** Opening Extracted records block **

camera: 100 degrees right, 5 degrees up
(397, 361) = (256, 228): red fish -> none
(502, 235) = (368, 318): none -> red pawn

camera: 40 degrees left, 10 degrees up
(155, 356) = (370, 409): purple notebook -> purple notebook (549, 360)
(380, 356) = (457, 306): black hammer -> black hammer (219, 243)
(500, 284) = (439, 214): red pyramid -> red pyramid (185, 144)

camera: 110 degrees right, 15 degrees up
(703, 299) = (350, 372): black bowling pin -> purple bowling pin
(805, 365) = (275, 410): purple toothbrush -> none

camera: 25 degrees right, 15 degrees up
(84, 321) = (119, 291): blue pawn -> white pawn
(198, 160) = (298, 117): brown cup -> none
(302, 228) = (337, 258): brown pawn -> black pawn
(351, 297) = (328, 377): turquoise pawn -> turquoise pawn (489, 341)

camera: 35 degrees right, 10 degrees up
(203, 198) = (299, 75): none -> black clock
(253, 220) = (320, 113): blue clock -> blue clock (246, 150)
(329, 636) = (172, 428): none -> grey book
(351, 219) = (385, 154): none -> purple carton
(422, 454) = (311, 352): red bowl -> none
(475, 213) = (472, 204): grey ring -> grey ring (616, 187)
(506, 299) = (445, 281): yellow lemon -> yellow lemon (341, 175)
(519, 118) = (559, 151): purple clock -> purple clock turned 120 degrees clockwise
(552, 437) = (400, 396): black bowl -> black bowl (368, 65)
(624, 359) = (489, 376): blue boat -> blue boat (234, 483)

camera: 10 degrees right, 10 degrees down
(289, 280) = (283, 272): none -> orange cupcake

** Closing Extracted records block **

Task requirements: Please give back, exactly as it stands above, the stretch from the line with "(805, 365) = (275, 410): purple" through the line with "(552, 437) = (400, 396): black", and no line outside it.

Finished exercise:
(805, 365) = (275, 410): purple toothbrush -> none

camera: 25 degrees right, 15 degrees up
(84, 321) = (119, 291): blue pawn -> white pawn
(198, 160) = (298, 117): brown cup -> none
(302, 228) = (337, 258): brown pawn -> black pawn
(351, 297) = (328, 377): turquoise pawn -> turquoise pawn (489, 341)

camera: 35 degrees right, 10 degrees up
(203, 198) = (299, 75): none -> black clock
(253, 220) = (320, 113): blue clock -> blue clock (246, 150)
(329, 636) = (172, 428): none -> grey book
(351, 219) = (385, 154): none -> purple carton
(422, 454) = (311, 352): red bowl -> none
(475, 213) = (472, 204): grey ring -> grey ring (616, 187)
(506, 299) = (445, 281): yellow lemon -> yellow lemon (341, 175)
(519, 118) = (559, 151): purple clock -> purple clock turned 120 degrees clockwise
(552, 437) = (400, 396): black bowl -> black bowl (368, 65)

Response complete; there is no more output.